- Work order
Write out the stretch of lines below that begins at the line with "orange cone C10 level 2 -> none" and ends at the line with "tan brick H2:H3", including both, exactly as given and nothing more.

- Data shown
════════

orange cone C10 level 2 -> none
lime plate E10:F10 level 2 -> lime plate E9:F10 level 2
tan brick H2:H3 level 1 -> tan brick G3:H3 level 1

════════

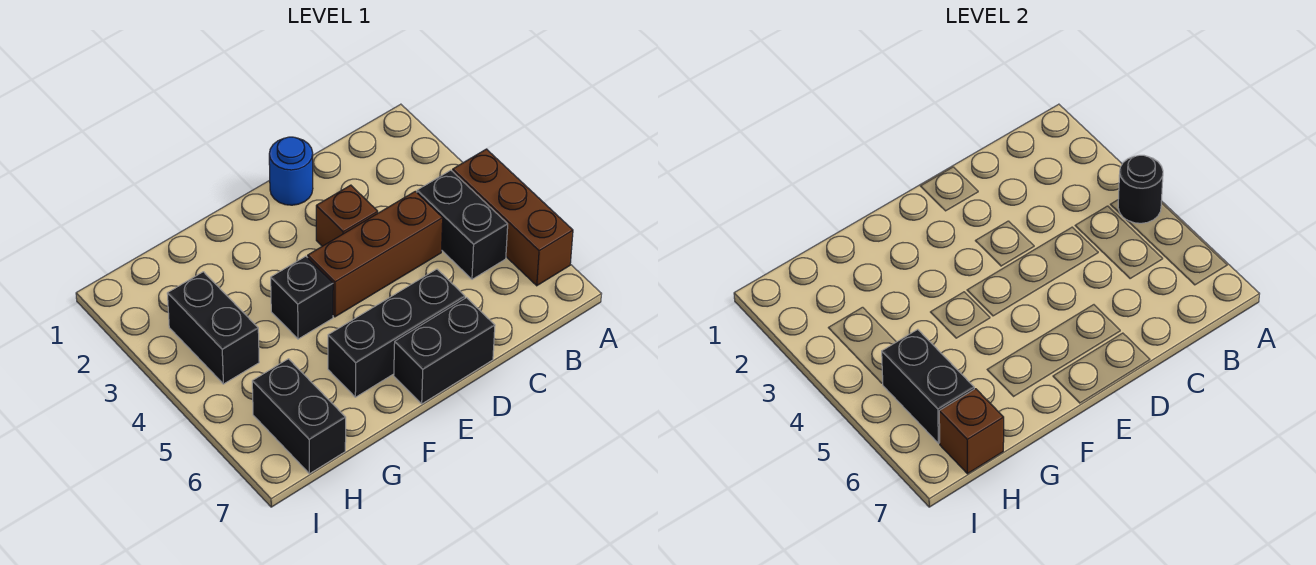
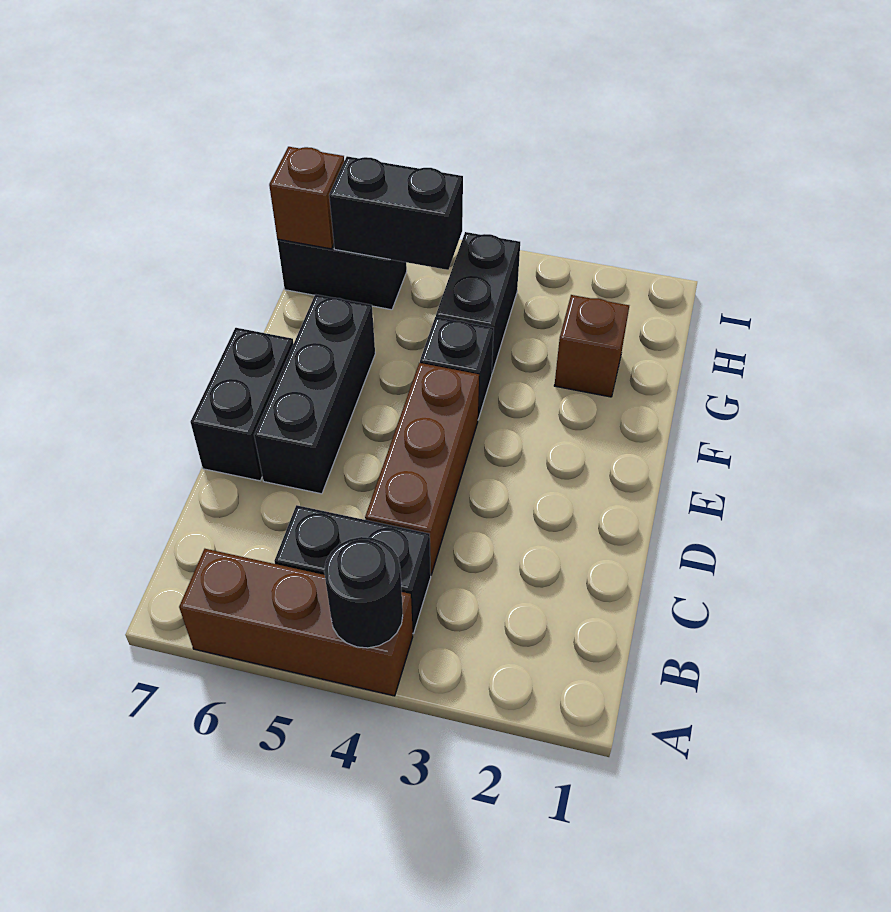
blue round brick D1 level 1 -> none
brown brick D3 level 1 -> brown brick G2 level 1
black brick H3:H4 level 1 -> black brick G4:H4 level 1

════════

- Solution to this problem
orange cone C10 level 2 -> none
lime plate E10:F10 level 2 -> lime plate E9:F10 level 2
tan brick H2:H3 level 1 -> tan brick G3:H3 level 1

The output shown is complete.